__What you are asked to do__.
Set the data down once more, in full and exactly.

Version comparison data:
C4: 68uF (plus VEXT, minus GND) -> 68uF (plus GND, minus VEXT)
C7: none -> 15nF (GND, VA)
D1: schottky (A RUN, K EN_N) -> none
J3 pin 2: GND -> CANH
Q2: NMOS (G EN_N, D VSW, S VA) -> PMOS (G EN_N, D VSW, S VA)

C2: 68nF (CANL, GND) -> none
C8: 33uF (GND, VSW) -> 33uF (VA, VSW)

__Problem solution__.
C4: 68uF (plus VEXT, minus GND) -> 68uF (plus GND, minus VEXT)
C7: none -> 15nF (GND, VA)
D1: schottky (A RUN, K EN_N) -> none
J3 pin 2: GND -> CANH
Q2: NMOS (G EN_N, D VSW, S VA) -> PMOS (G EN_N, D VSW, S VA)

C2: 68nF (CANL, GND) -> none
C8: 33uF (GND, VSW) -> 33uF (VA, VSW)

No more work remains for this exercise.